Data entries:
[Start of Attachment]
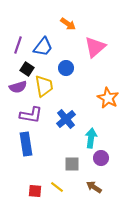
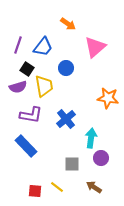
orange star: rotated 20 degrees counterclockwise
blue rectangle: moved 2 px down; rotated 35 degrees counterclockwise
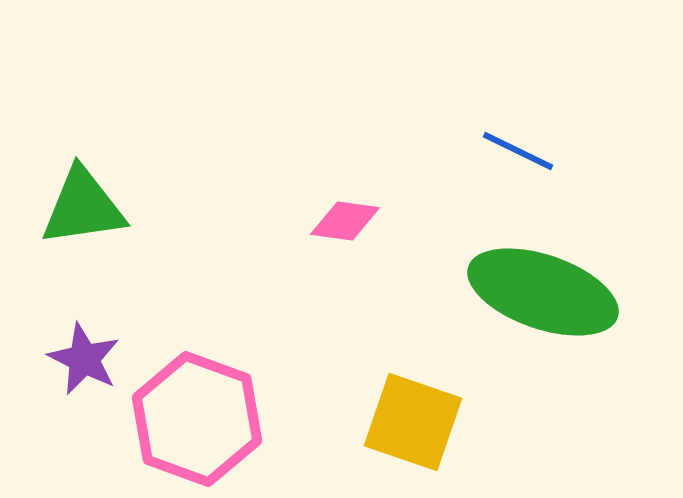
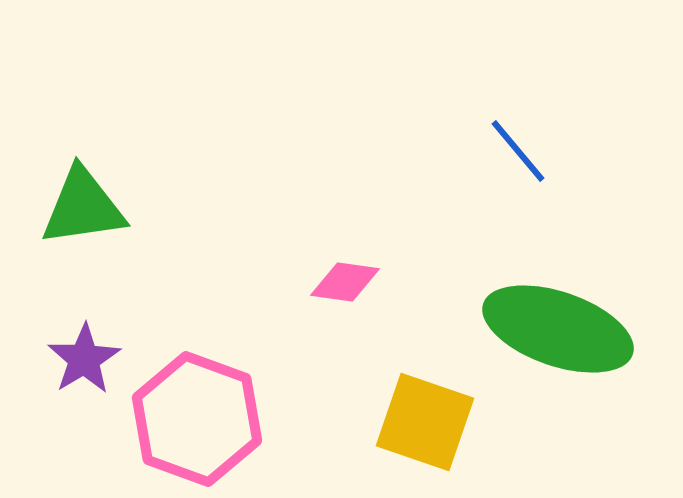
blue line: rotated 24 degrees clockwise
pink diamond: moved 61 px down
green ellipse: moved 15 px right, 37 px down
purple star: rotated 14 degrees clockwise
yellow square: moved 12 px right
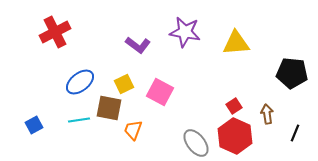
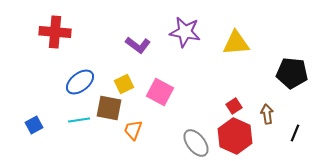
red cross: rotated 32 degrees clockwise
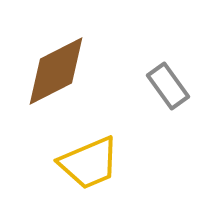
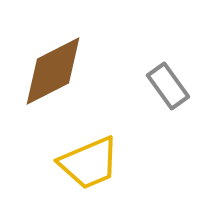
brown diamond: moved 3 px left
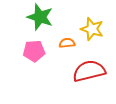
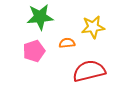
green star: rotated 24 degrees counterclockwise
yellow star: moved 1 px right, 2 px up; rotated 25 degrees counterclockwise
pink pentagon: rotated 15 degrees counterclockwise
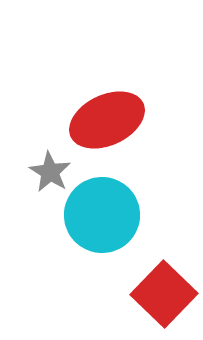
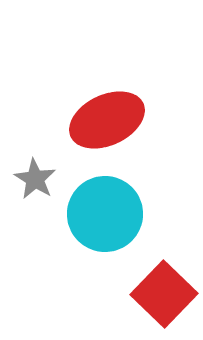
gray star: moved 15 px left, 7 px down
cyan circle: moved 3 px right, 1 px up
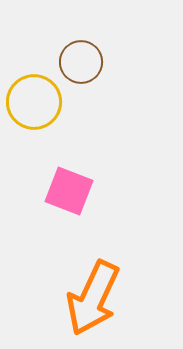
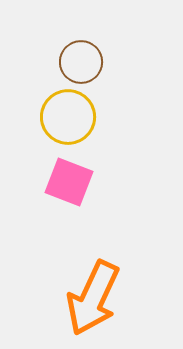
yellow circle: moved 34 px right, 15 px down
pink square: moved 9 px up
[End of Attachment]
- [ABOUT THIS TASK]: In the records shown above, how many lines include the word "pink"? Answer with the number only.

- [ANSWER TO THIS PROBLEM]: 3